::: Material to process :::

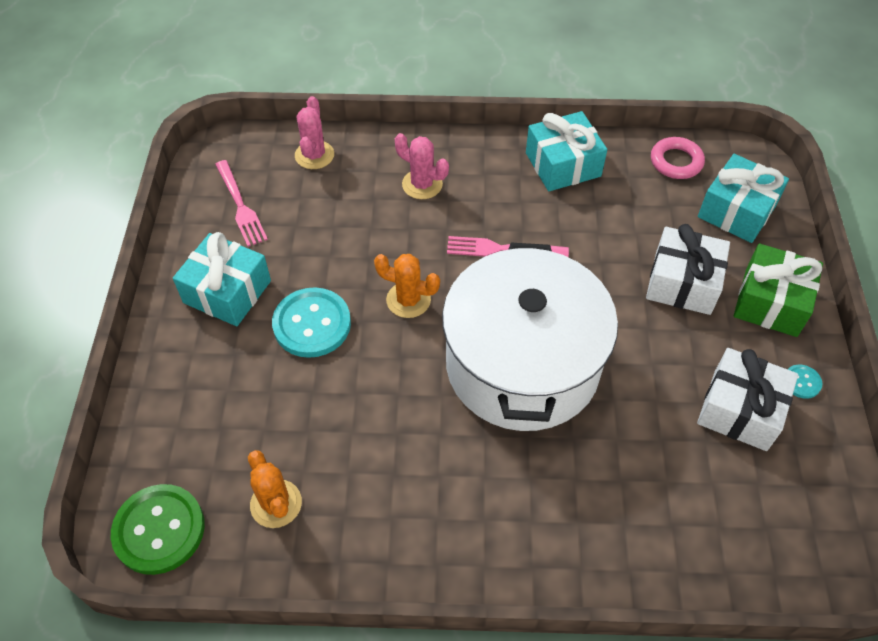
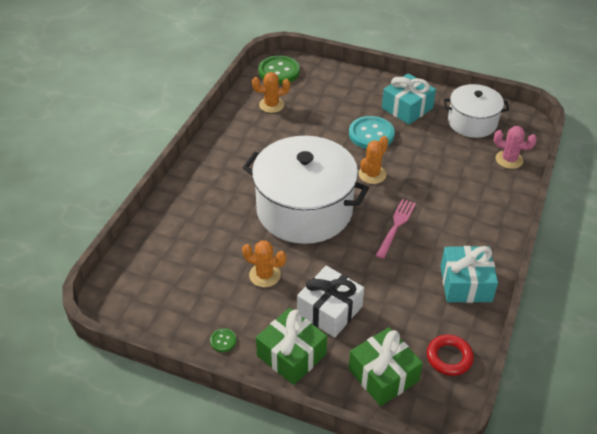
camera: 110 degrees right, 10 degrees down
(240, 206) = (472, 122): pink fork -> white pot
(422, 184) = (467, 203): pink cactus -> none
(671, 373) = (265, 275): none -> orange cactus
(676, 162) = (449, 357): pink ring -> red ring
(737, 211) = (383, 375): turquoise gift -> green gift
(740, 410) = (222, 298): white gift -> none
(802, 382) = (223, 341): turquoise button -> green button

:::

What you should do
Output every record above exactly, leaving out the pictures.

Response for this exercise
camera: 110 degrees right, 10 degrees down
(240, 206) = (472, 122): pink fork -> white pot
(422, 184) = (467, 203): pink cactus -> none
(671, 373) = (265, 275): none -> orange cactus
(676, 162) = (449, 357): pink ring -> red ring
(737, 211) = (383, 375): turquoise gift -> green gift
(740, 410) = (222, 298): white gift -> none
(802, 382) = (223, 341): turquoise button -> green button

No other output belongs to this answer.